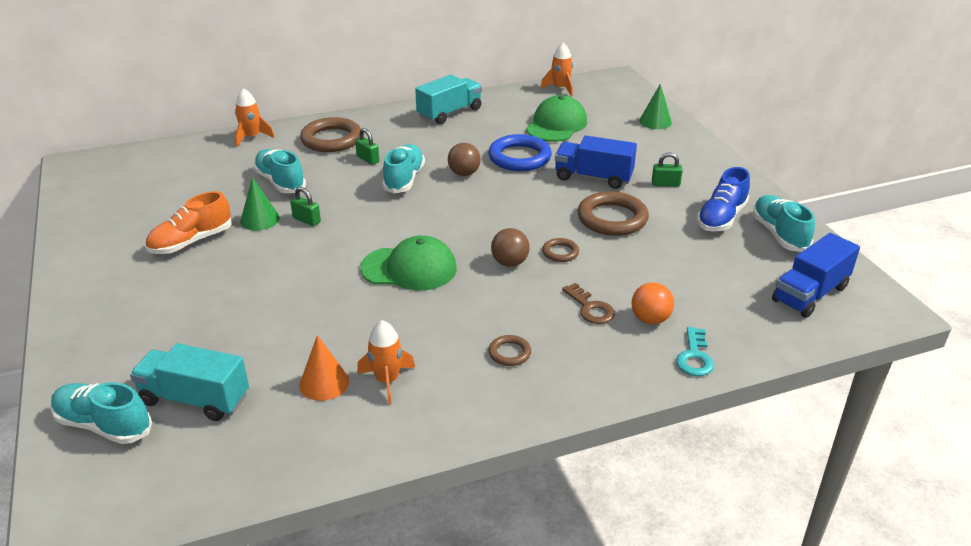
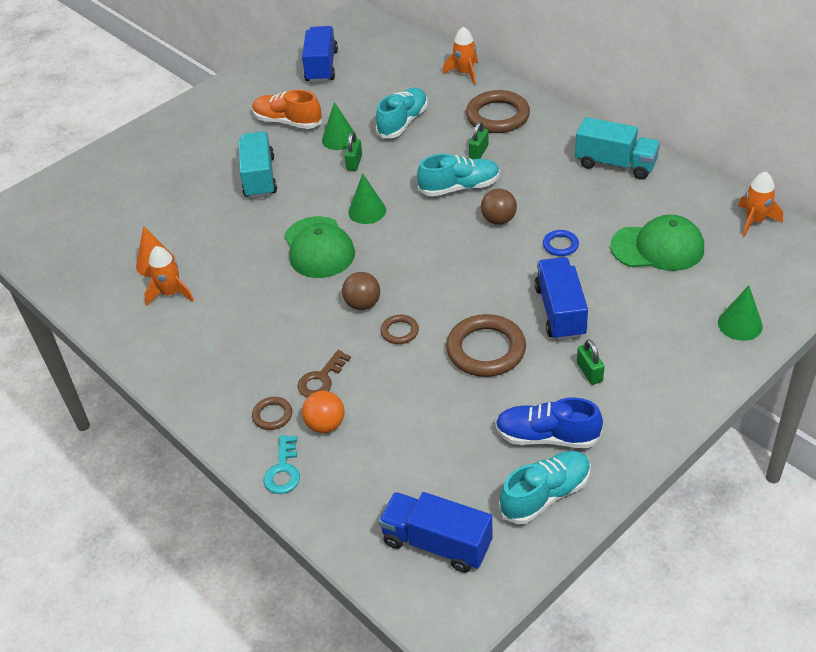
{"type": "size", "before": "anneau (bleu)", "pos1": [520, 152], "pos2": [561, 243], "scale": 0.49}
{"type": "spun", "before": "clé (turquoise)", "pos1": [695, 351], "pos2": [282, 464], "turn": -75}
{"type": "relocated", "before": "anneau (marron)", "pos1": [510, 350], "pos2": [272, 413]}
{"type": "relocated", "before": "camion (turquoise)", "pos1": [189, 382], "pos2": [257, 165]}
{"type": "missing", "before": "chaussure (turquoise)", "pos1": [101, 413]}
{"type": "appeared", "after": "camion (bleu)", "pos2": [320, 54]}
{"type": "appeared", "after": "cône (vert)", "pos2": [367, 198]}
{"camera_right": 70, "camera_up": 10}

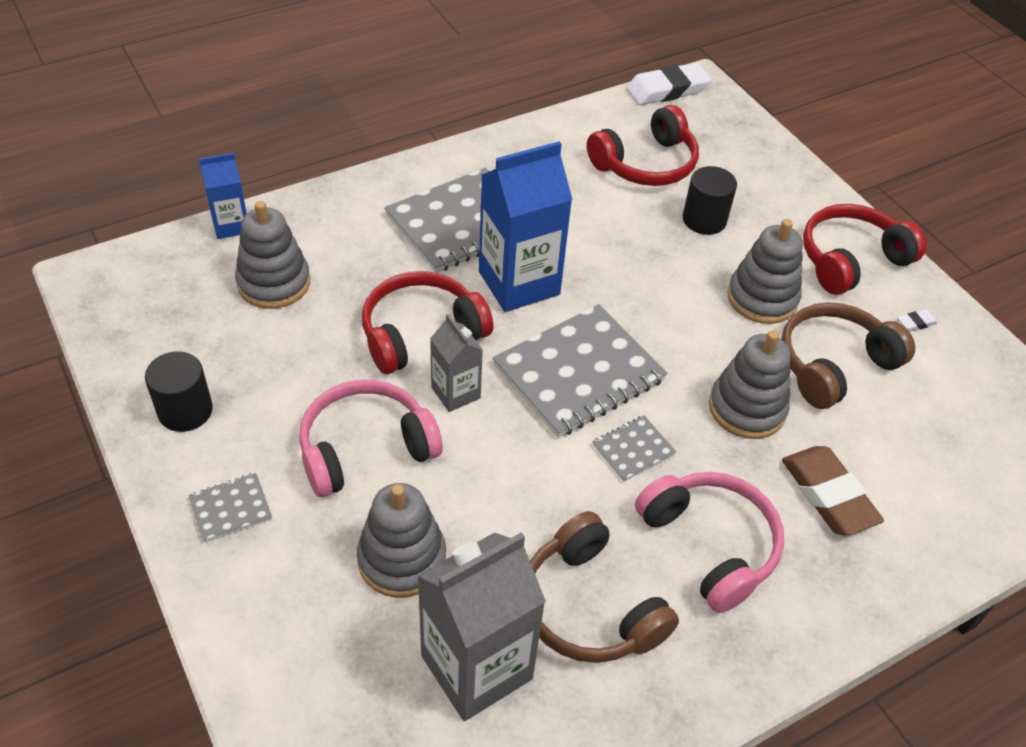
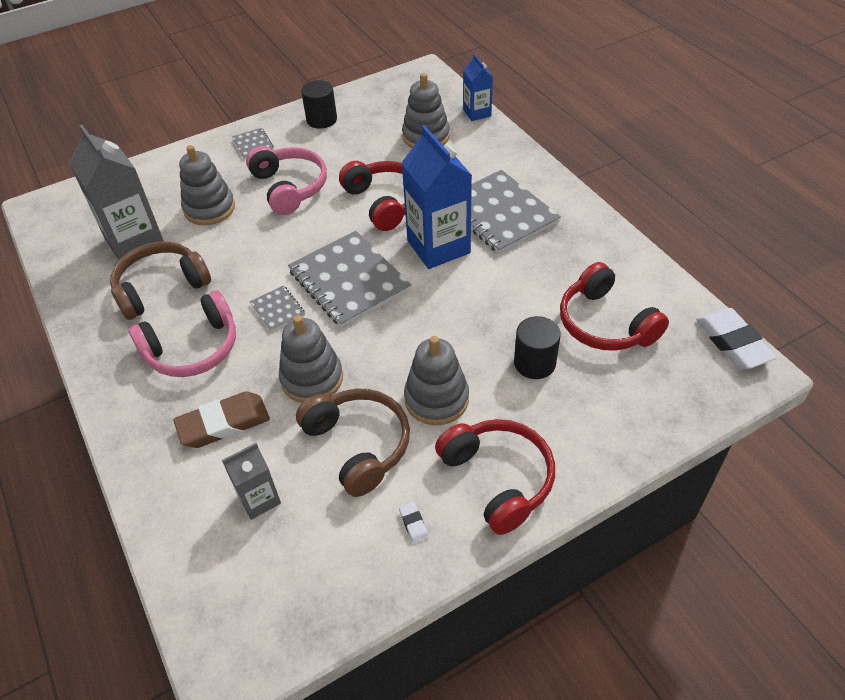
{"type": "relocated", "before": "brique de lait (gris)", "pos1": [456, 363], "pos2": [251, 481]}
{"camera_right": 95, "camera_up": 0}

○ ○ ○ ○ ○ ○ ○

AIM OF THE TASK: Starting with the first entry and ending with the last, reproduce the listing exactly, without its pictures.

ANSWER SECTION:
{"type": "size", "before": "anneau (bleu)", "pos1": [520, 152], "pos2": [561, 243], "scale": 0.49}
{"type": "spun", "before": "clé (turquoise)", "pos1": [695, 351], "pos2": [282, 464], "turn": -75}
{"type": "relocated", "before": "anneau (marron)", "pos1": [510, 350], "pos2": [272, 413]}
{"type": "relocated", "before": "camion (turquoise)", "pos1": [189, 382], "pos2": [257, 165]}
{"type": "missing", "before": "chaussure (turquoise)", "pos1": [101, 413]}
{"type": "appeared", "after": "camion (bleu)", "pos2": [320, 54]}
{"type": "appeared", "after": "cône (vert)", "pos2": [367, 198]}
{"camera_right": 70, "camera_up": 10}

{"type": "relocated", "before": "brique de lait (gris)", "pos1": [456, 363], "pos2": [251, 481]}
{"camera_right": 95, "camera_up": 0}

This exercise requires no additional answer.